● What you should do
Leaving out every picture, quote the data below exactly as it appears.

● Records for the task
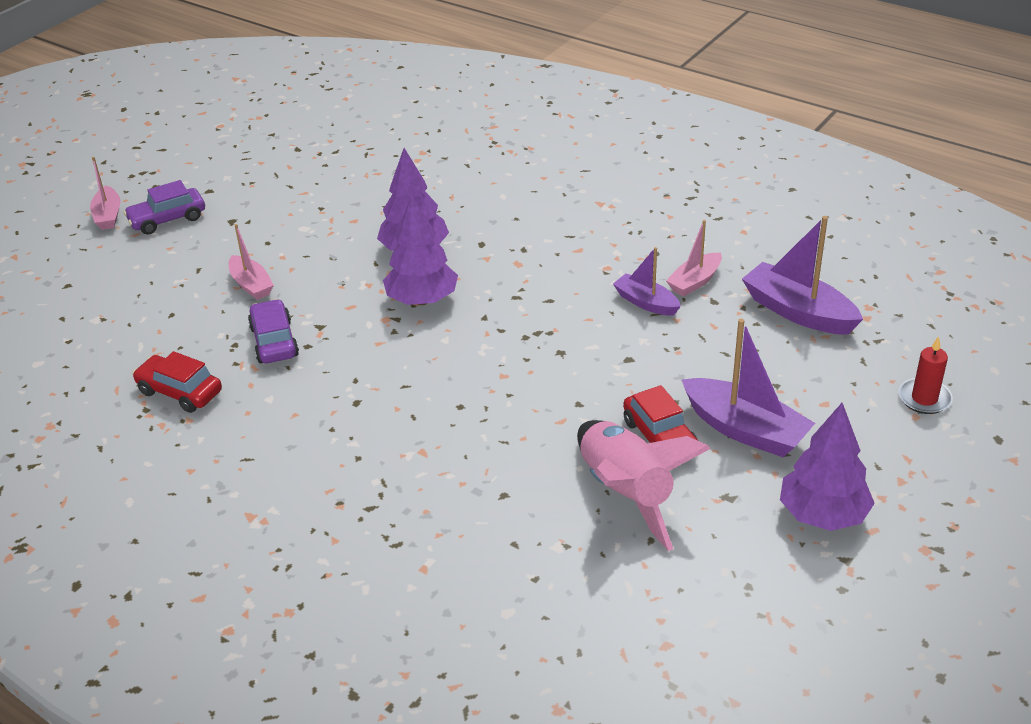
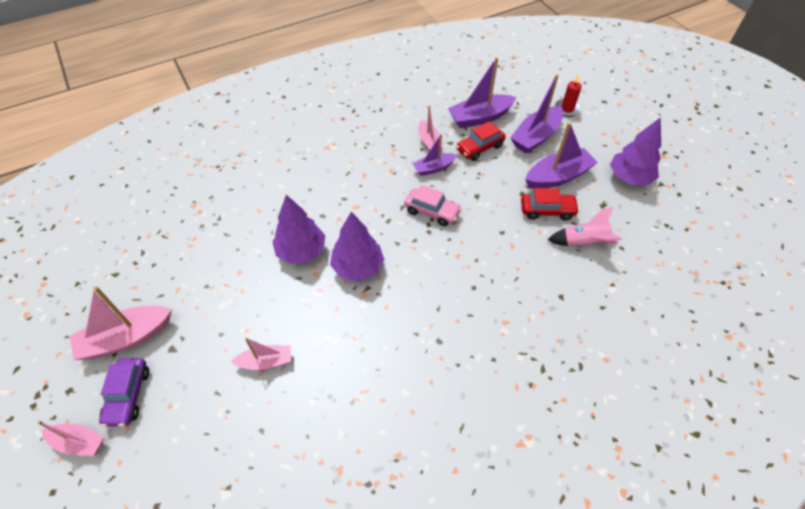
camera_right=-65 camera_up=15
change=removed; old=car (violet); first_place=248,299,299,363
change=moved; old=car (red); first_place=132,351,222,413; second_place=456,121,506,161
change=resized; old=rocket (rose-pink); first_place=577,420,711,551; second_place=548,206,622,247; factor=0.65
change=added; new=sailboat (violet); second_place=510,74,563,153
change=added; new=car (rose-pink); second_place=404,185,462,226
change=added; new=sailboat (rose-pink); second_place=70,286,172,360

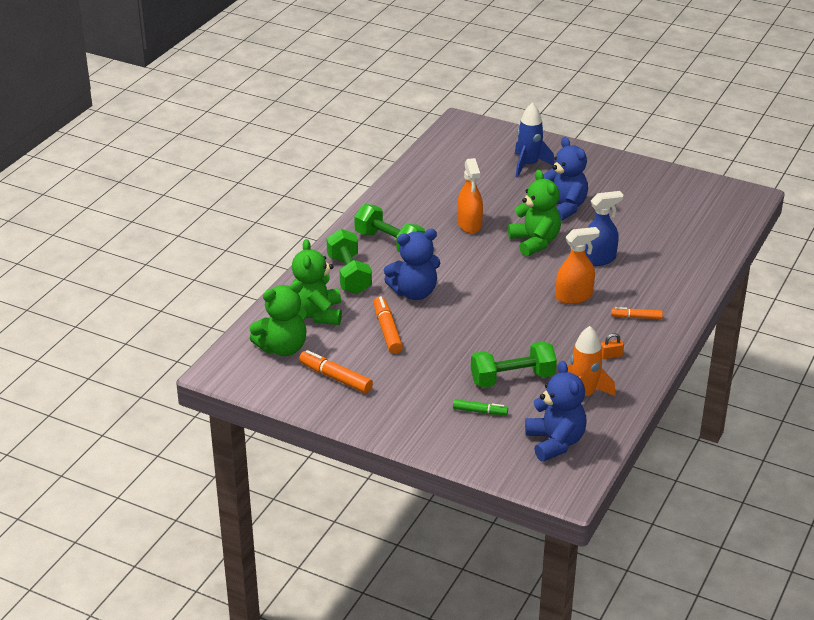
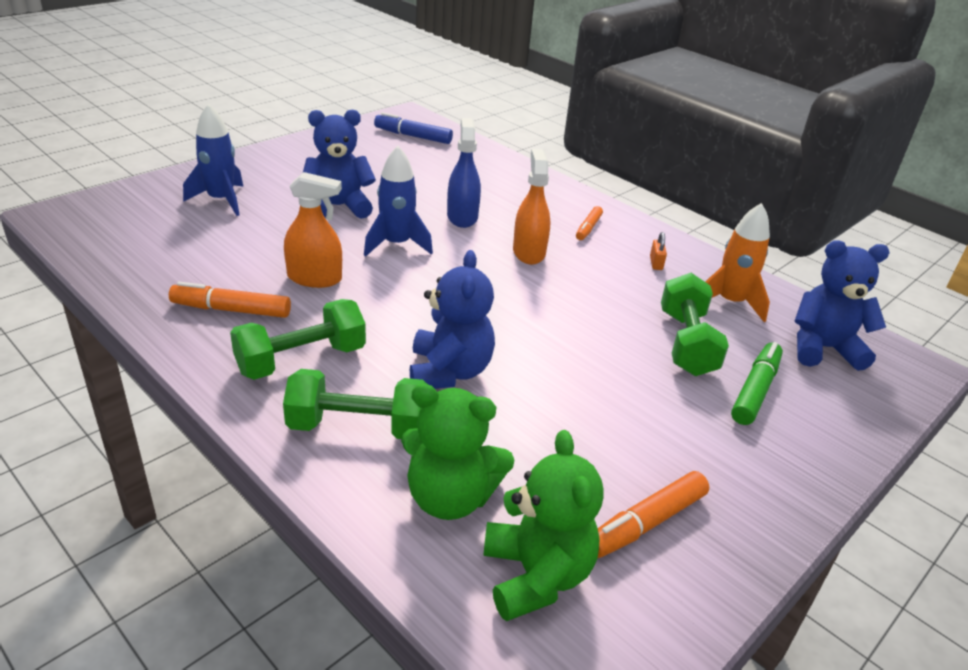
camera_right=-75 camera_up=0
change=replaced; old=stuffed bear (green); new=rocket (blue); first_place=508,170,561,257; second_place=364,146,433,257
change=moved; old=marker (orange-coloured); first_place=374,296,403,354; second_place=169,282,291,318
change=resized; old=marker (green); first_place=453,399,508,415; second_place=731,342,783,425; factor=1.57
change=added; new=marker (blue); second_place=374,112,453,144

● Task result
camera_right=-65 camera_up=15
change=removed; old=car (violet); first_place=248,299,299,363
change=moved; old=car (red); first_place=132,351,222,413; second_place=456,121,506,161
change=resized; old=rocket (rose-pink); first_place=577,420,711,551; second_place=548,206,622,247; factor=0.65
change=added; new=sailboat (violet); second_place=510,74,563,153
change=added; new=car (rose-pink); second_place=404,185,462,226
change=added; new=sailboat (rose-pink); second_place=70,286,172,360

camera_right=-75 camera_up=0
change=replaced; old=stuffed bear (green); new=rocket (blue); first_place=508,170,561,257; second_place=364,146,433,257
change=moved; old=marker (orange-coloured); first_place=374,296,403,354; second_place=169,282,291,318
change=resized; old=marker (green); first_place=453,399,508,415; second_place=731,342,783,425; factor=1.57
change=added; new=marker (blue); second_place=374,112,453,144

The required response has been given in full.